- [Object change descriptions]:
##############################

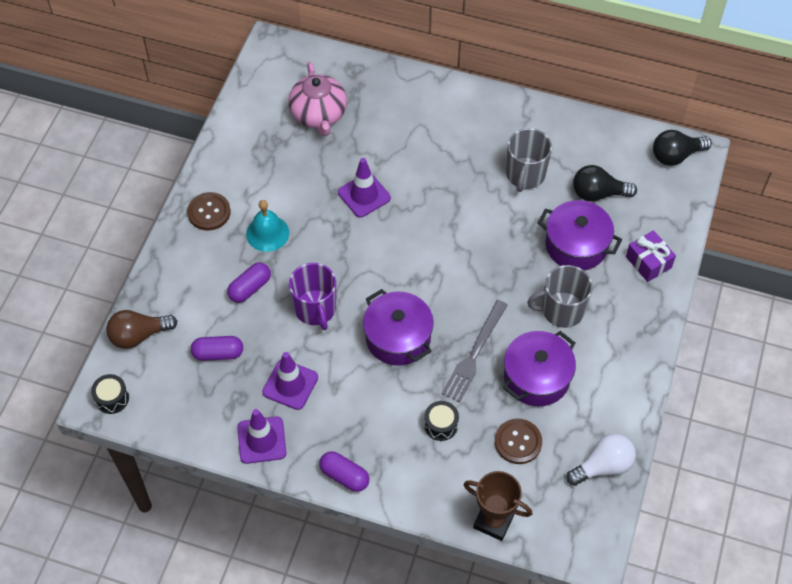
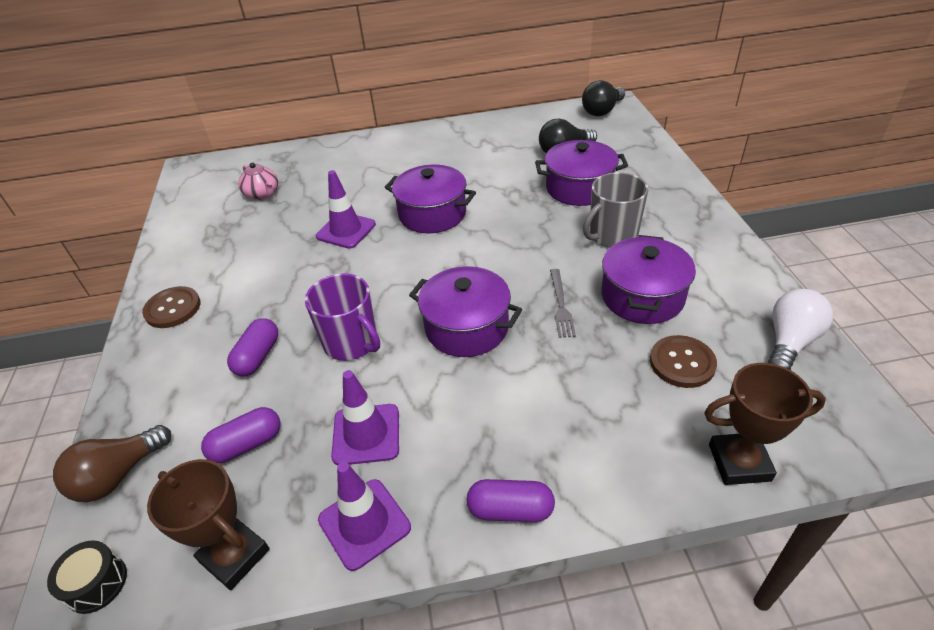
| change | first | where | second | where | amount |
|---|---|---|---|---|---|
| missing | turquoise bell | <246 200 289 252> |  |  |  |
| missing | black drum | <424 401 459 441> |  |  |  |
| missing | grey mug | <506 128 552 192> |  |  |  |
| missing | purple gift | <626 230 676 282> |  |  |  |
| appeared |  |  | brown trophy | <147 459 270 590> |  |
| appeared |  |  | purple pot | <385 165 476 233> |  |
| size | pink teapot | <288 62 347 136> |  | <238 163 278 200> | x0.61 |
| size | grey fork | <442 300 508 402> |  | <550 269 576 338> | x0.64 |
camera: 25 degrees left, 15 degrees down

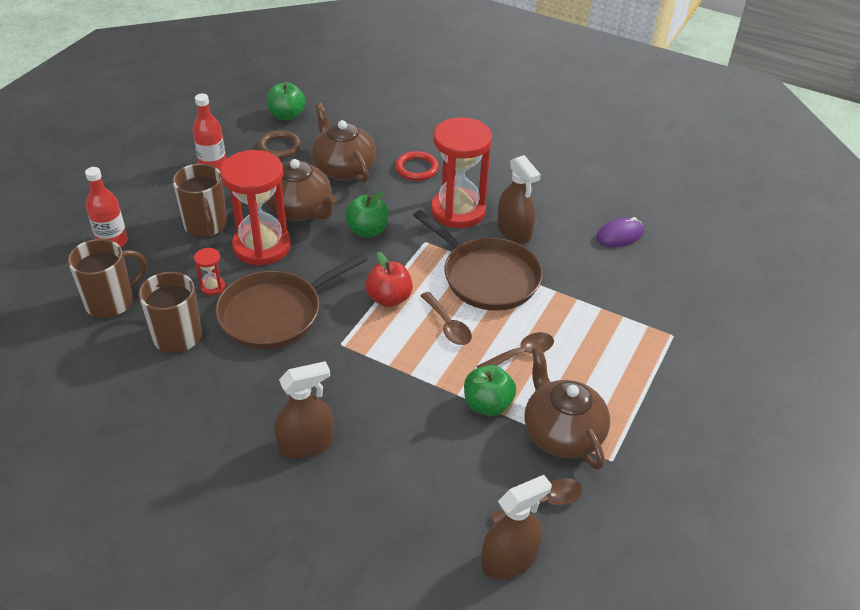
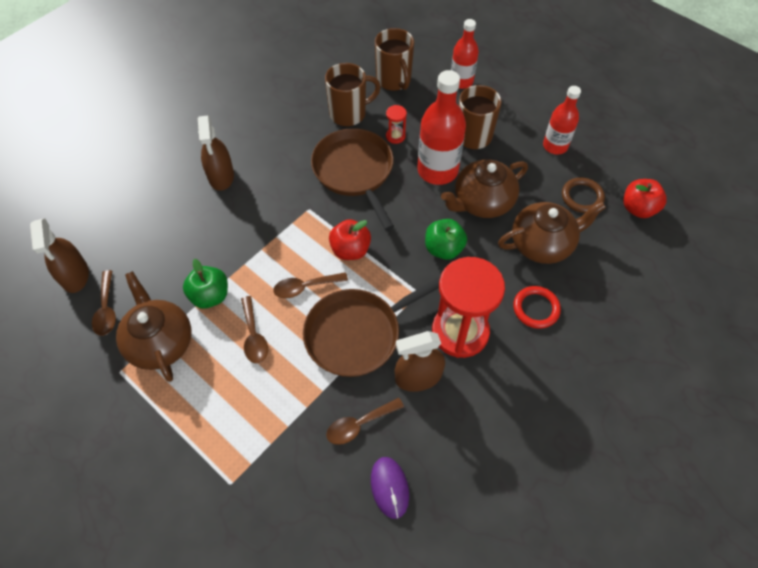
| change | first | where | second | where | amount |
|---|---|---|---|---|---|
| appeared |  |  | brown spoon | <326 398 404 445> |  |
| exchanged | red hourglass | <220 150 291 266> | red bottle | <417 70 466 185> |  |
| colour | green apple | <267 82 306 121> | red apple | <623 179 667 218> |  |
| spun | brown teapot | <524 346 610 470> |  | <116 271 192 382> | 105 degrees counterclockwise |
camera: 105 degrees right, 15 degrees up

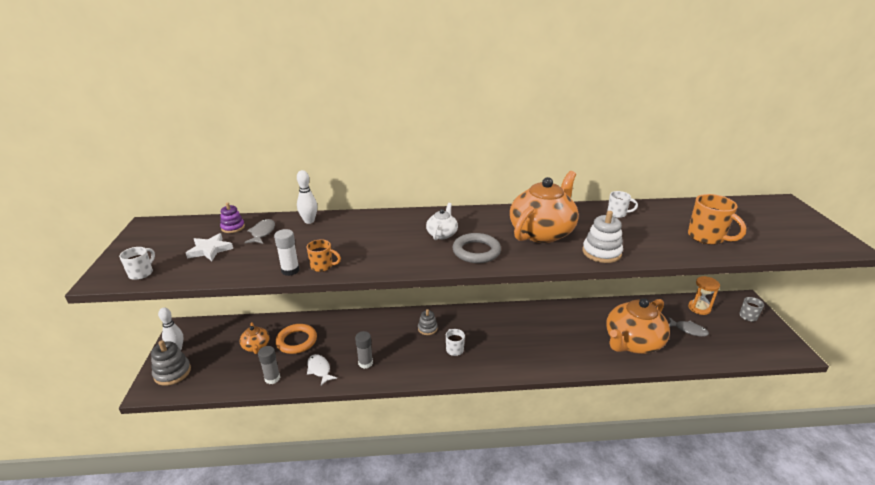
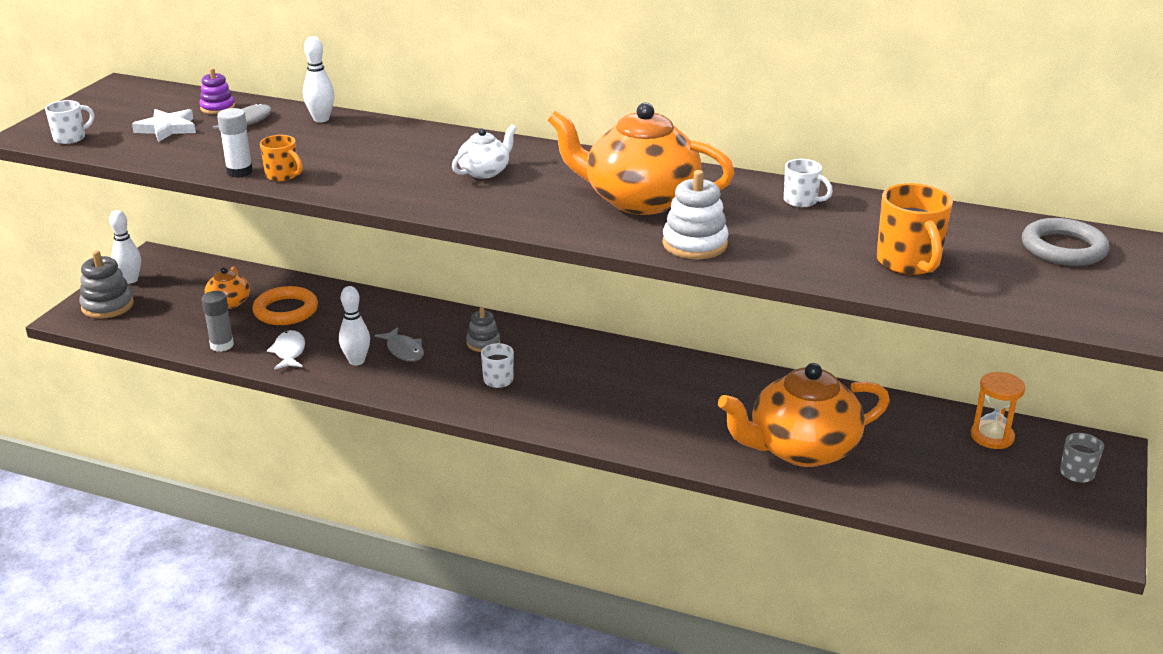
| change | first | where | second | where | amount |
|---|---|---|---|---|---|
| relocated | grey ring | <453 233 501 263> |  | <1022 218 1109 266> |  |
| relocated | grey fish | <669 317 709 337> |  | <374 327 424 362> |  |
| exchanged | grey glue stick | <355 331 373 369> | white bowling pin | <339 286 370 366> |  |
| spun | orange teapot | <510 171 579 243> |  | <548 102 735 215> | 135 degrees counterclockwise |
camera: 25 degrees right, 0 degrees up

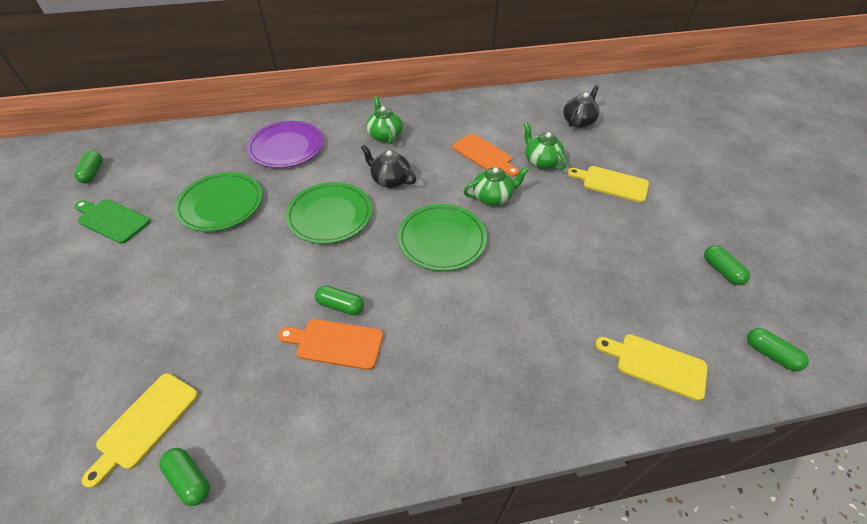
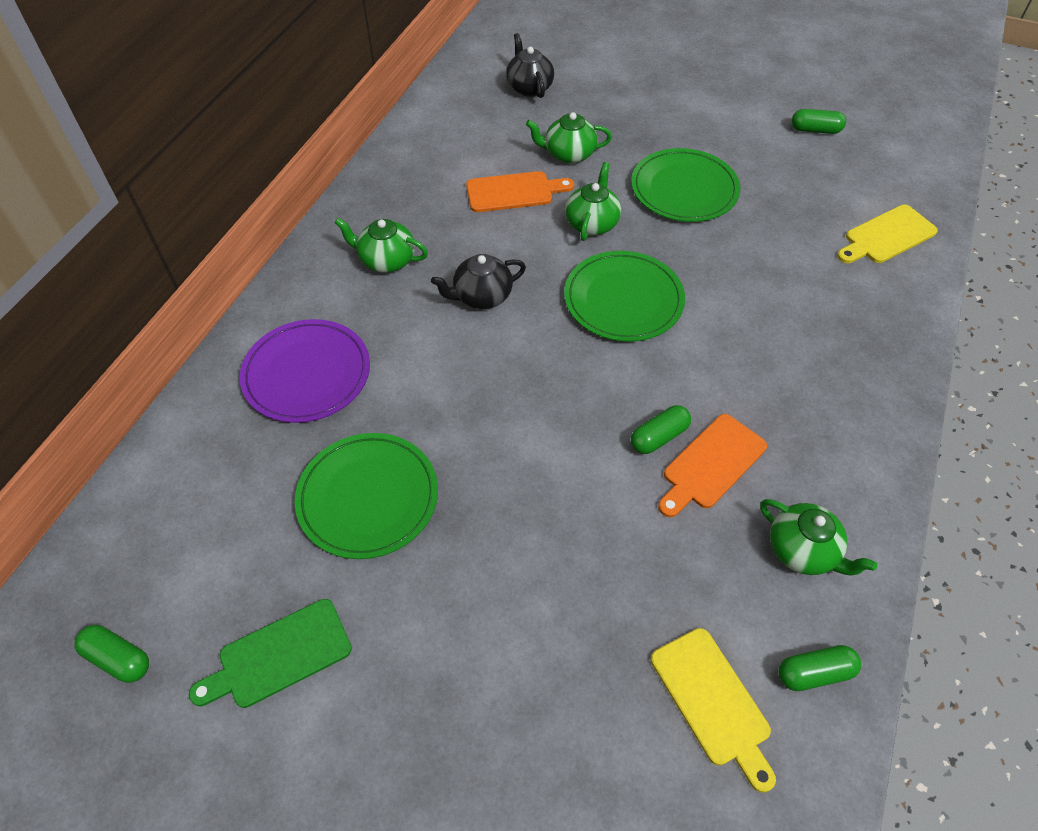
| change | first | where | second | where | amount |
|---|---|---|---|---|---|
| missing | yellow cutting board | <567 166 649 203> |  |  |  |
| missing | green capsule | <747 328 809 371> |  |  |  |
| appeared |  |  | green teapot | <760 499 877 576> |  |
| relocated | green plate | <285 182 372 244> |  | <631 148 740 222> |  |
camera: 55 degrees left, 5 degrees up

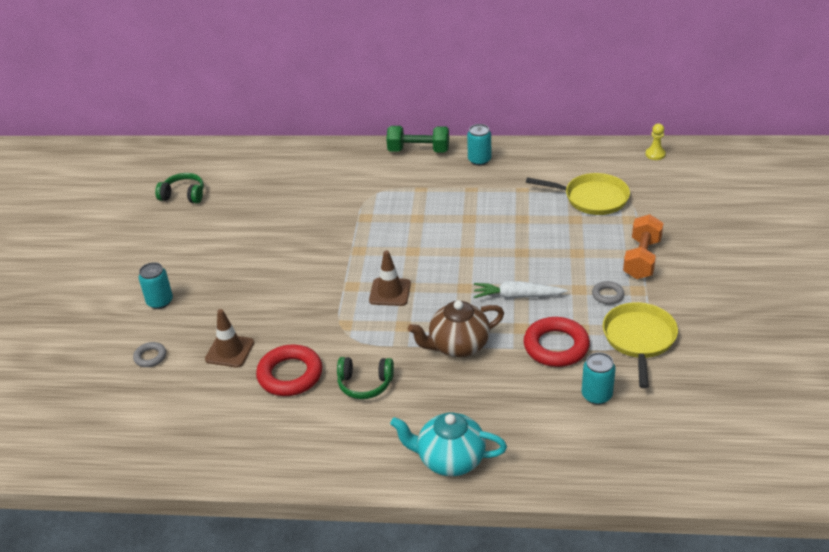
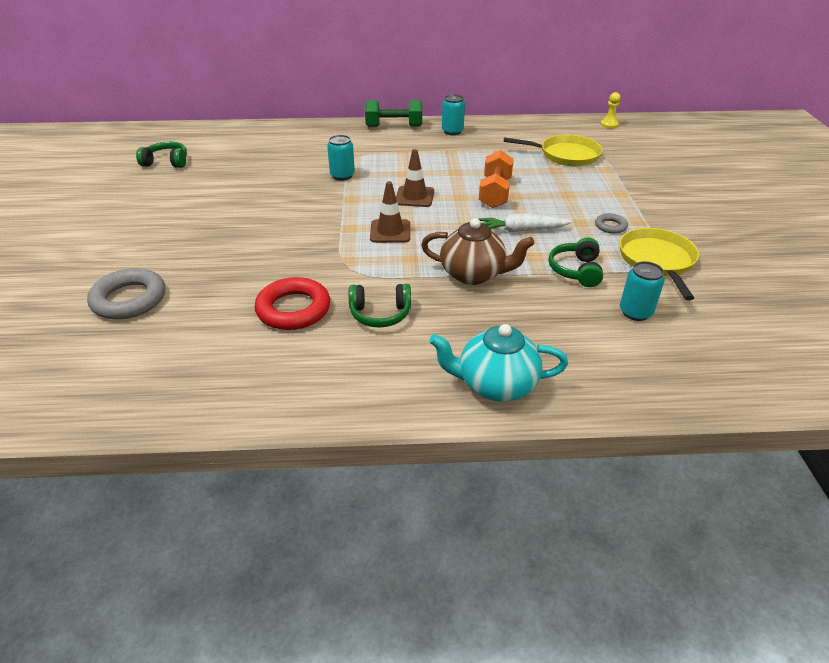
| change | first | where | second | where | amount |
|---|---|---|---|---|---|
| relocated | turquoise can | <139 262 173 309> |  | <327 135 355 181> |  |
| relocated | brown traffic cone | <205 309 254 368> |  | <396 149 434 207> |  |
| relocated | orange dumbbell | <623 214 663 279> |  | <479 150 514 208> |  |
| exchanged | red ring | <523 317 590 367> | green headphones | <549 237 603 287> |  |
| spun | brown teapot | <408 300 504 357> |  | <421 218 535 285> | 135 degrees counterclockwise |
| size | grey ring | <133 342 166 367> |  | <87 268 165 319> | x1.96 |
camera: 10 degrees left, 0 degrees up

##############################

- [Problem statement]:
Show the lines from the data above that contain the string "size".

- [Expected output]:
| size | pink teapot | <288 62 347 136> |  | <238 163 278 200> | x0.61 |
| size | grey fork | <442 300 508 402> |  | <550 269 576 338> | x0.64 |
| size | grey ring | <133 342 166 367> |  | <87 268 165 319> | x1.96 |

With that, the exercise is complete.